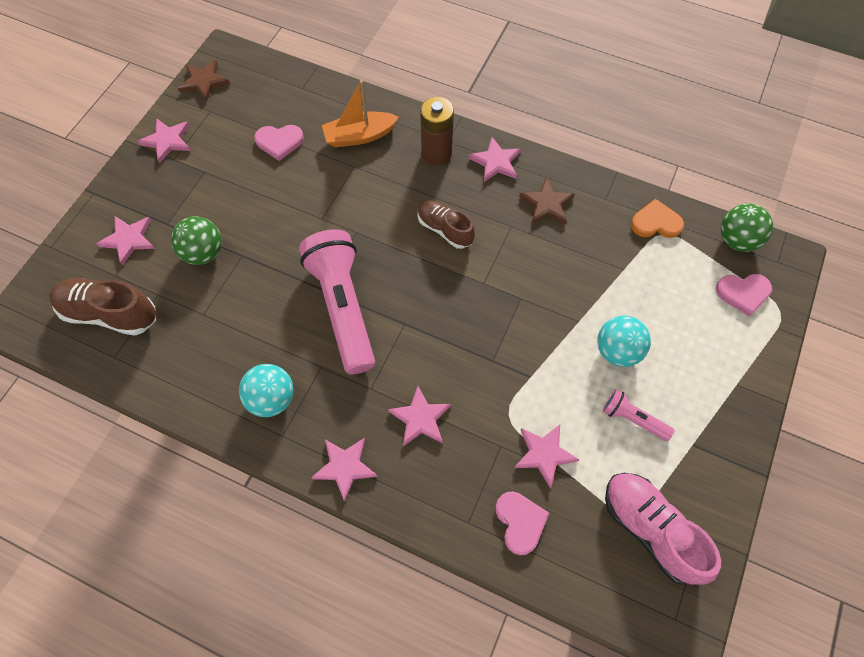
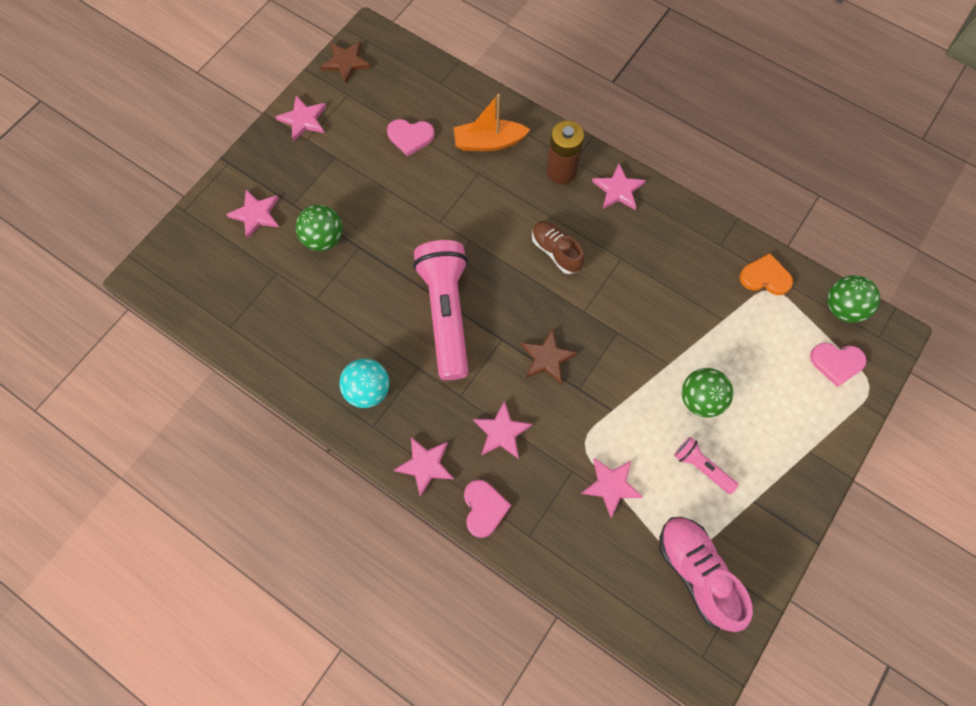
camera: 10 degrees right, 5 degrees up
(110, 313) = (231, 284): brown shoe -> none
(520, 522) = (577, 544): pink heart -> pink heart (484, 508)
(546, 204) = (660, 241): brown star -> brown star (547, 358)
(617, 351) = (700, 399): turquoise ball -> green ball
========
WHAT YOU WILL DO → Exactly what appears in the records above must be returned, apart from the pictures.

SOLUTION FOR THIS TASK →
camera: 10 degrees right, 5 degrees up
(110, 313) = (231, 284): brown shoe -> none
(520, 522) = (577, 544): pink heart -> pink heart (484, 508)
(546, 204) = (660, 241): brown star -> brown star (547, 358)
(617, 351) = (700, 399): turquoise ball -> green ball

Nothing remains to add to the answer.